▸ YOUR TASK: Would you please give the entries again word for word, with no images in your copy?

======== DATA FOR PROCESSING ========

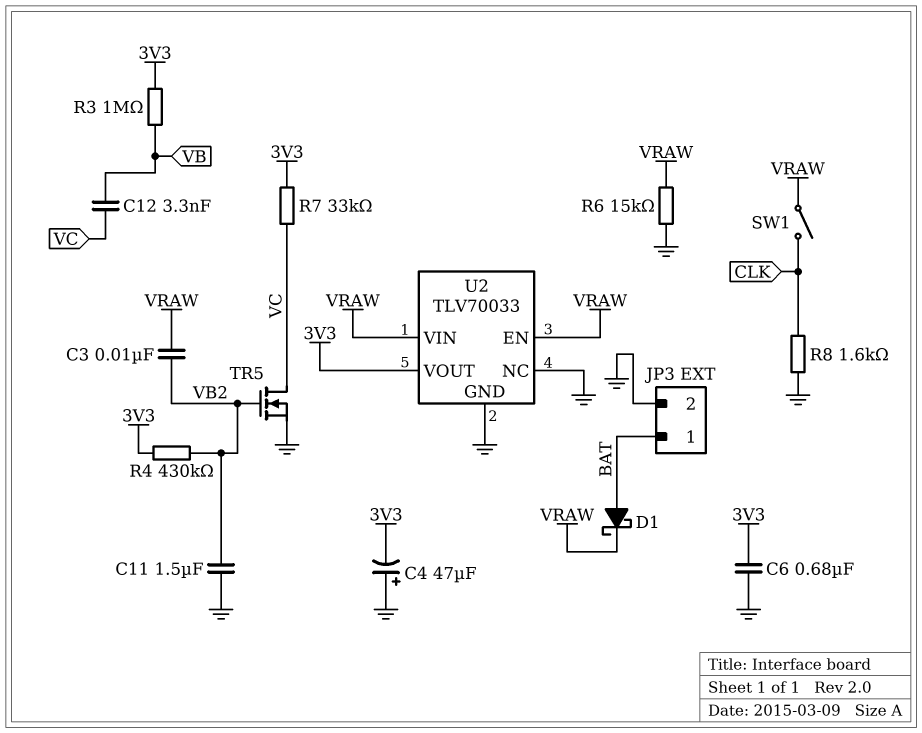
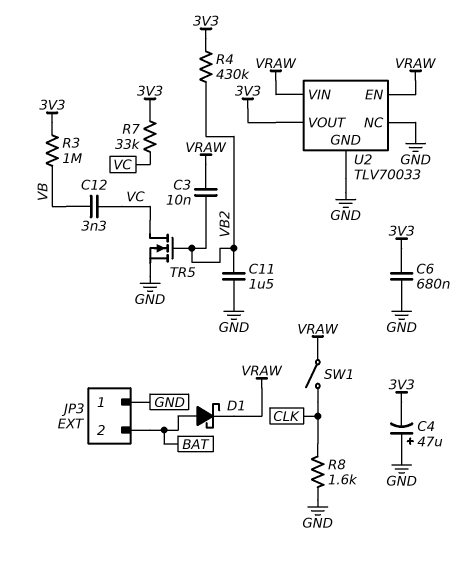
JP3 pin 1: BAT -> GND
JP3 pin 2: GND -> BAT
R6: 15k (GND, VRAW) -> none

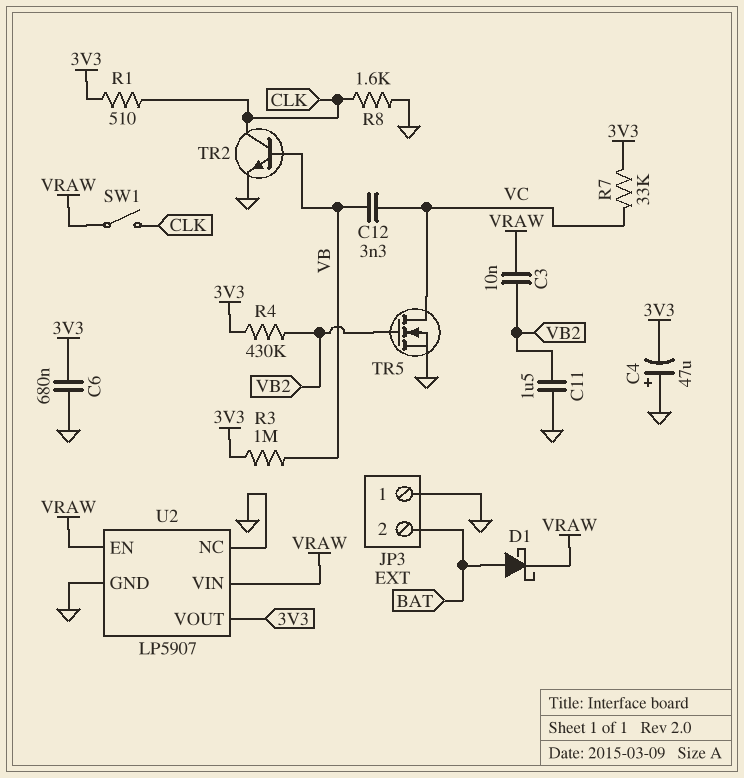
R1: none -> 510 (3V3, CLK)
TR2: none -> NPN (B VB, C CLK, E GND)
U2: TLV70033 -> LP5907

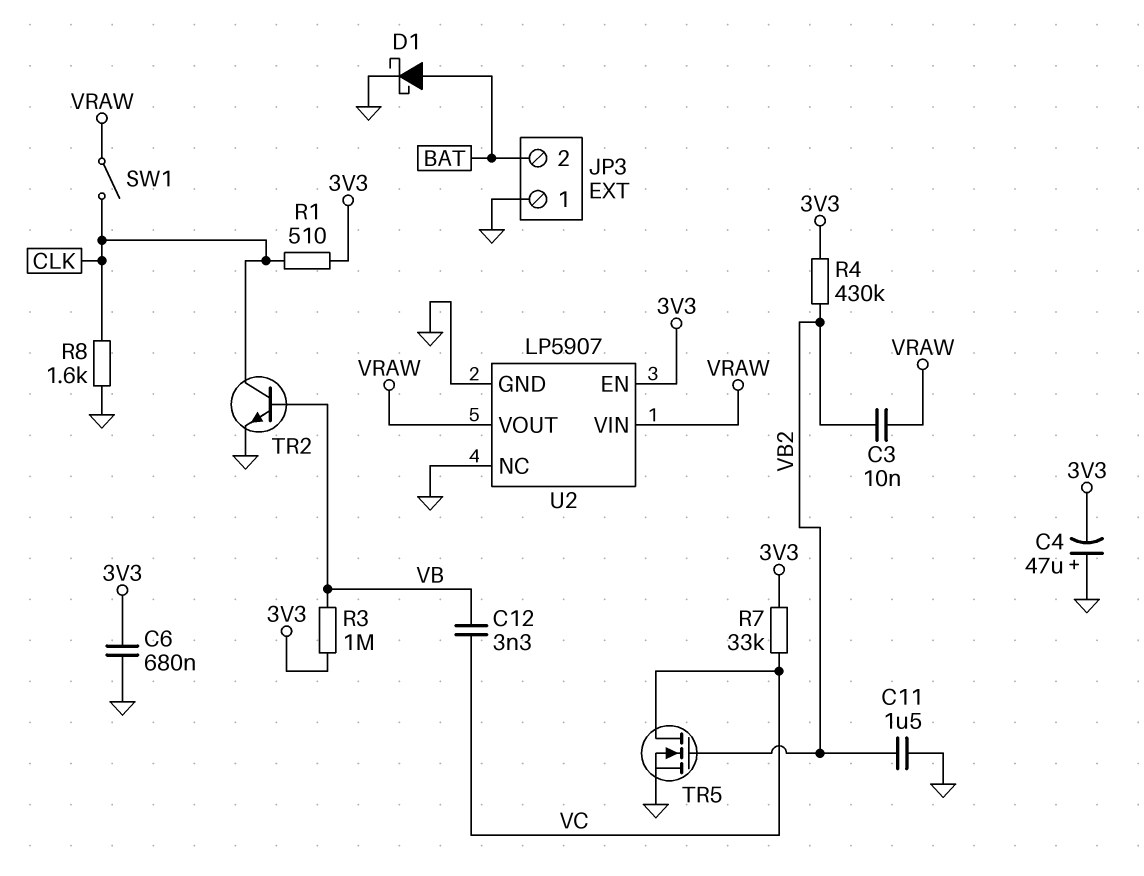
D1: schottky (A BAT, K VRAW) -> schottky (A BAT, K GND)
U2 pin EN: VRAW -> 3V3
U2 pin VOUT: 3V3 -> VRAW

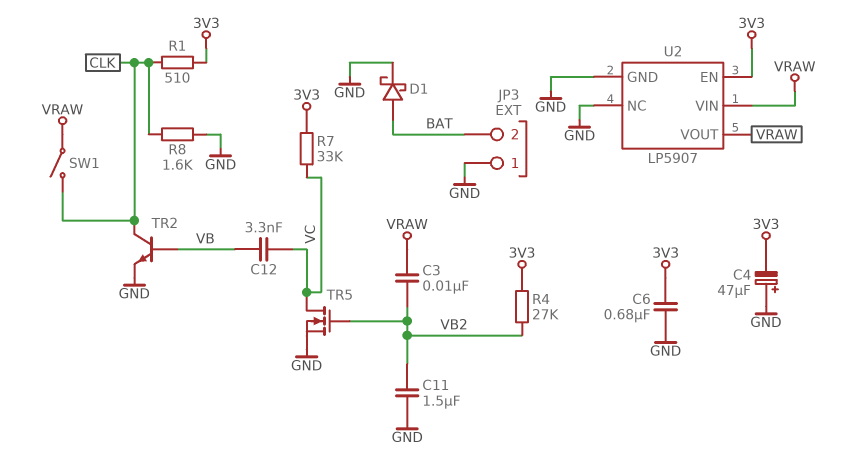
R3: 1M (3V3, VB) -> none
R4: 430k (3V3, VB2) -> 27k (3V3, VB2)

========

▸ RESULT FOR THIS EXERCISE:
JP3 pin 1: BAT -> GND
JP3 pin 2: GND -> BAT
R6: 15k (GND, VRAW) -> none

R1: none -> 510 (3V3, CLK)
TR2: none -> NPN (B VB, C CLK, E GND)
U2: TLV70033 -> LP5907

D1: schottky (A BAT, K VRAW) -> schottky (A BAT, K GND)
U2 pin EN: VRAW -> 3V3
U2 pin VOUT: 3V3 -> VRAW

R3: 1M (3V3, VB) -> none
R4: 430k (3V3, VB2) -> 27k (3V3, VB2)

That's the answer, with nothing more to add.